REQUEST: Collect every line below that contains the string "kern". Case counts.

MATERIAL TO PROCESS:
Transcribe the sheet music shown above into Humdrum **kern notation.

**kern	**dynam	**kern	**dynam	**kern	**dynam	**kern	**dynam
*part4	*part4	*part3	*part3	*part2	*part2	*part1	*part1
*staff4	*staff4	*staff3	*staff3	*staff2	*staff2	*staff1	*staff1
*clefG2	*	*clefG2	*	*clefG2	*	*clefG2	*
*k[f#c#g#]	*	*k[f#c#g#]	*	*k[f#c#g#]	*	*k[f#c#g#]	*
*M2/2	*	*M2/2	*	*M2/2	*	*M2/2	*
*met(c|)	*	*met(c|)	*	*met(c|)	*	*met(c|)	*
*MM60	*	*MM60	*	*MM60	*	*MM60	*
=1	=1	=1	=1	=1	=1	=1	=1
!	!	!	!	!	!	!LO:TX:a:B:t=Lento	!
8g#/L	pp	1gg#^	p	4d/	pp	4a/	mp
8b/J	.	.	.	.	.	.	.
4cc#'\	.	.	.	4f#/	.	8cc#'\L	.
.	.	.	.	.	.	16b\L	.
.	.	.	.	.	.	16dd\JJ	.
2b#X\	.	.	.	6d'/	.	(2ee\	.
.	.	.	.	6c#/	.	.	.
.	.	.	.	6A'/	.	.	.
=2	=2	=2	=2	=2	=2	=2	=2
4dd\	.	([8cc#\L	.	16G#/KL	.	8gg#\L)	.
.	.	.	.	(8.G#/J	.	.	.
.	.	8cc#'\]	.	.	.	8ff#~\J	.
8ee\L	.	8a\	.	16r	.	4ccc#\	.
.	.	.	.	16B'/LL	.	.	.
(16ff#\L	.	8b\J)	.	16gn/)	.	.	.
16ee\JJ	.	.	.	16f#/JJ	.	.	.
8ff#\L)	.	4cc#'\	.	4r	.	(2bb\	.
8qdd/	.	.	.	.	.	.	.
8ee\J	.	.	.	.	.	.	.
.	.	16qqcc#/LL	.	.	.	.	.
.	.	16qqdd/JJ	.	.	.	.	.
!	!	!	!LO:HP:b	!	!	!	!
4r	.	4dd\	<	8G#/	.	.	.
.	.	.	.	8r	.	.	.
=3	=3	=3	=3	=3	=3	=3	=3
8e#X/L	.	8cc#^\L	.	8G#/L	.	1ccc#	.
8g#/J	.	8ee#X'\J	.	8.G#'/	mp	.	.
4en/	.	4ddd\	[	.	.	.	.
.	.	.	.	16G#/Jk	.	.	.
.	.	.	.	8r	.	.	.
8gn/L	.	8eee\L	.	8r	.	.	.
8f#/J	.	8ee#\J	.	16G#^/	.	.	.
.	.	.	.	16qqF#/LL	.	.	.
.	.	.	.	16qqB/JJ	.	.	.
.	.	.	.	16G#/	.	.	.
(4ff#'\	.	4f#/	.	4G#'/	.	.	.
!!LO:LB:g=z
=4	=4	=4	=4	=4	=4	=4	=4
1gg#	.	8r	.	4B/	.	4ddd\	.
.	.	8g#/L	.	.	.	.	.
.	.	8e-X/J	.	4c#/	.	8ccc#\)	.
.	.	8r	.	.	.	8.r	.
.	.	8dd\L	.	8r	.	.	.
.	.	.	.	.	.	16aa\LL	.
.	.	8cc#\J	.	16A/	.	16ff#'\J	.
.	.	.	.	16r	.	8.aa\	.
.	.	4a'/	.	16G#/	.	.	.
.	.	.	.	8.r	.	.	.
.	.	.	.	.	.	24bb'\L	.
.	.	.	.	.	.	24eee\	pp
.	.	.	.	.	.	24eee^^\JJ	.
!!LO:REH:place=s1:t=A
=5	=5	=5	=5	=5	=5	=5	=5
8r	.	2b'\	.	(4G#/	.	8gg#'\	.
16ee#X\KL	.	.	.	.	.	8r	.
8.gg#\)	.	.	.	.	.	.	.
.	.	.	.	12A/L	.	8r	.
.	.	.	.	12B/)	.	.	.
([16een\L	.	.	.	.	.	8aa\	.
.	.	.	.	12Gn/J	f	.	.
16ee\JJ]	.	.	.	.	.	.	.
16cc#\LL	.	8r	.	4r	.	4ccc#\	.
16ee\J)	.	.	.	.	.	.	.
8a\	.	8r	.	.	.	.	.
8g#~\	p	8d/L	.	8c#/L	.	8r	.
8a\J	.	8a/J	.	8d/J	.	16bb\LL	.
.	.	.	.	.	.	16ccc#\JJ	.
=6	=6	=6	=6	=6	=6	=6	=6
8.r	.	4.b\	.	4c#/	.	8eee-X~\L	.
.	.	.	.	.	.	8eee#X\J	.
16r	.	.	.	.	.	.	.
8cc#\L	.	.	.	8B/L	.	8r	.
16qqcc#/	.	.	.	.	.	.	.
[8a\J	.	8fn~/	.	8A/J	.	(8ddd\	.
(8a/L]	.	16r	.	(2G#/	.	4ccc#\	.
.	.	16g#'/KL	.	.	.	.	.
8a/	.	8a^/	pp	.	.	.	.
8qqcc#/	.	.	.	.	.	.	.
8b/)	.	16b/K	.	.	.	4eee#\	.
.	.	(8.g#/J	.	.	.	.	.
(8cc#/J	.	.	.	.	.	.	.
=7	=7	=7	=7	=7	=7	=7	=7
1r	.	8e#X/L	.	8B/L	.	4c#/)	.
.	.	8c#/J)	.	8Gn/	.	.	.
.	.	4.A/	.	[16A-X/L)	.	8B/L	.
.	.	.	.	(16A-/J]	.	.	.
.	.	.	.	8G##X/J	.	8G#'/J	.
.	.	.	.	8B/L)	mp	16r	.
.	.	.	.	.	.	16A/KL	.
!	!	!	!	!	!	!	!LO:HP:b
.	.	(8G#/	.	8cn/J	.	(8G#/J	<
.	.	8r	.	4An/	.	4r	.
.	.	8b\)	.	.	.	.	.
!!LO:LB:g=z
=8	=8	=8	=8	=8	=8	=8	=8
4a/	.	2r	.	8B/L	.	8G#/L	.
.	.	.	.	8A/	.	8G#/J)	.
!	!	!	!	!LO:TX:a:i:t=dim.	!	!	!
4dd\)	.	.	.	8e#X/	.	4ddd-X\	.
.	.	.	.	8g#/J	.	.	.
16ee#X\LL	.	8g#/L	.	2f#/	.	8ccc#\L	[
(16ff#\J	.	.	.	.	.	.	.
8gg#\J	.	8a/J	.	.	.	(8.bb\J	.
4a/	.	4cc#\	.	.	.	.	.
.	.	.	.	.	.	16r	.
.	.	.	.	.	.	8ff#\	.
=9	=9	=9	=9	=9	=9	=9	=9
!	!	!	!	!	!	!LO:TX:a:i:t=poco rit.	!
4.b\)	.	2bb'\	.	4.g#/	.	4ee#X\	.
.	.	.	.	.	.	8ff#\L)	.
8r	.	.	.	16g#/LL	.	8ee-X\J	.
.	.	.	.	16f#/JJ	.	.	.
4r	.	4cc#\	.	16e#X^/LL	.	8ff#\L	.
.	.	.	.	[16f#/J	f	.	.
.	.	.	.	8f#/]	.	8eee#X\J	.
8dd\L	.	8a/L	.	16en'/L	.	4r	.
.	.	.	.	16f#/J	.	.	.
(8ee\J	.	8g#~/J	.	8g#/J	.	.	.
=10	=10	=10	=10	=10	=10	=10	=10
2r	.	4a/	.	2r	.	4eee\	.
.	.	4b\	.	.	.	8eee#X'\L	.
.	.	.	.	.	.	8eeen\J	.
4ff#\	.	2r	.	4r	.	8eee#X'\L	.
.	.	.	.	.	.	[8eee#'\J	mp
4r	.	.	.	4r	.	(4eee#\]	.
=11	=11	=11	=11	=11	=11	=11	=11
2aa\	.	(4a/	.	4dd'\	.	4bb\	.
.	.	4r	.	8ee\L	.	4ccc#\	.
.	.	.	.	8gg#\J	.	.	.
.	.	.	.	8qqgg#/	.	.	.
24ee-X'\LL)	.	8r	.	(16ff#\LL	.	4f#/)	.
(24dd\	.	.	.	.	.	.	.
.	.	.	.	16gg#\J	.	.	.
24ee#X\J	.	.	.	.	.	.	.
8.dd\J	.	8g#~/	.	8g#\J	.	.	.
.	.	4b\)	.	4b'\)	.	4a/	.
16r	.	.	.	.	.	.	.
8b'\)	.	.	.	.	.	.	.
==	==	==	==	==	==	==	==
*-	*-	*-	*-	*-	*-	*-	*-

SOLUTION:
Transcribe the sheet music shown above into Humdrum **kern notation.
**kern	**dynam	**kern	**dynam	**kern	**dynam	**kern	**dynam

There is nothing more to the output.